SOURCE MATERIAL:
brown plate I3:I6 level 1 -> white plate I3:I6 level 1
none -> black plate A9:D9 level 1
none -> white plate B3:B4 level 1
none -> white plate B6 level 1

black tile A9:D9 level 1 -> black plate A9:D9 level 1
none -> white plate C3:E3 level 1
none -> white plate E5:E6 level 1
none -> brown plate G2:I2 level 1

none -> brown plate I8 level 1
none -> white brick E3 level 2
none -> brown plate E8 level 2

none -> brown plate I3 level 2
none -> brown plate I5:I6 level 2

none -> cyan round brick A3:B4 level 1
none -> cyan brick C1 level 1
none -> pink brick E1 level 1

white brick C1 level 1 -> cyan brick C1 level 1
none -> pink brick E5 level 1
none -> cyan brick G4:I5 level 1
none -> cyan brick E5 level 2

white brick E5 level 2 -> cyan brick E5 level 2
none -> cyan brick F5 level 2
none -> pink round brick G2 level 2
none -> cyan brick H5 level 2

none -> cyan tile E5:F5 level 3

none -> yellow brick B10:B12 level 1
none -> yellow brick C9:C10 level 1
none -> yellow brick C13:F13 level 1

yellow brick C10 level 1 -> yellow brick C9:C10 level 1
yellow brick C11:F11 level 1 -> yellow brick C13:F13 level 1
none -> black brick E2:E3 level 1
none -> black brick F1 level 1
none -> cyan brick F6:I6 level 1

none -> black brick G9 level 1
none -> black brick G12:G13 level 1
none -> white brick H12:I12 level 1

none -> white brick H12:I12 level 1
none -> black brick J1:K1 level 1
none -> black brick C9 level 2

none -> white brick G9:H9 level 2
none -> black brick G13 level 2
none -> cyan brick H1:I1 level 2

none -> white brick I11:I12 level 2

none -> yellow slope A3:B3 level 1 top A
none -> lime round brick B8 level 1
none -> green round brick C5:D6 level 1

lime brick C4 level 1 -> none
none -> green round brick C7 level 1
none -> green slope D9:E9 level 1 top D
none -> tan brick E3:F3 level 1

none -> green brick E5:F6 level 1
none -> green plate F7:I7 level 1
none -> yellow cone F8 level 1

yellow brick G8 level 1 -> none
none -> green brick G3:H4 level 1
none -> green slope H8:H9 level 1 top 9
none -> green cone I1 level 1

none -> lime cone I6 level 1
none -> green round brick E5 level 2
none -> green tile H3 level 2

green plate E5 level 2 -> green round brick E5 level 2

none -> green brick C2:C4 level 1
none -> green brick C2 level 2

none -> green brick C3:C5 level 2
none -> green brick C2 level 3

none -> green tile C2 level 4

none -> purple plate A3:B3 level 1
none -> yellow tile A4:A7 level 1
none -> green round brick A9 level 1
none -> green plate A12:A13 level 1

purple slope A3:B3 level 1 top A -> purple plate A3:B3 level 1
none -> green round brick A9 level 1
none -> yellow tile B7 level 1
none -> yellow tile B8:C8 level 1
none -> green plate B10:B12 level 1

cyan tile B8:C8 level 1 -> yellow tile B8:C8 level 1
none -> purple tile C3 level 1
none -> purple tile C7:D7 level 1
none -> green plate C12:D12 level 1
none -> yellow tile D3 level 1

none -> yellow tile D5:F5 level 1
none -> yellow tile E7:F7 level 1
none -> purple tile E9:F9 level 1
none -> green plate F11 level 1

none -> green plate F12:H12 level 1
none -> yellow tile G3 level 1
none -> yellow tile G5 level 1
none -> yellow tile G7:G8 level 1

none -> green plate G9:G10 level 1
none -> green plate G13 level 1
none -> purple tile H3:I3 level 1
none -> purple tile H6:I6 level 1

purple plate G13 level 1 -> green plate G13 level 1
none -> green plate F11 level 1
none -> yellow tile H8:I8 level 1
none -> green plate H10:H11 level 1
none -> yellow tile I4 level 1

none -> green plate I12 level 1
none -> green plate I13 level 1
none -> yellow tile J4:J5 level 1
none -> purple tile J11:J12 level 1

WHAT TO PRODUCE: Copying should begin at the line containing "none -> green plate H10:H11 level 1" and end at the last line of the material, with every line in between reproduced exactly.

RESULT OF THE EXERCISE:
none -> green plate H10:H11 level 1
none -> yellow tile I4 level 1

none -> green plate I12 level 1
none -> green plate I13 level 1
none -> yellow tile J4:J5 level 1
none -> purple tile J11:J12 level 1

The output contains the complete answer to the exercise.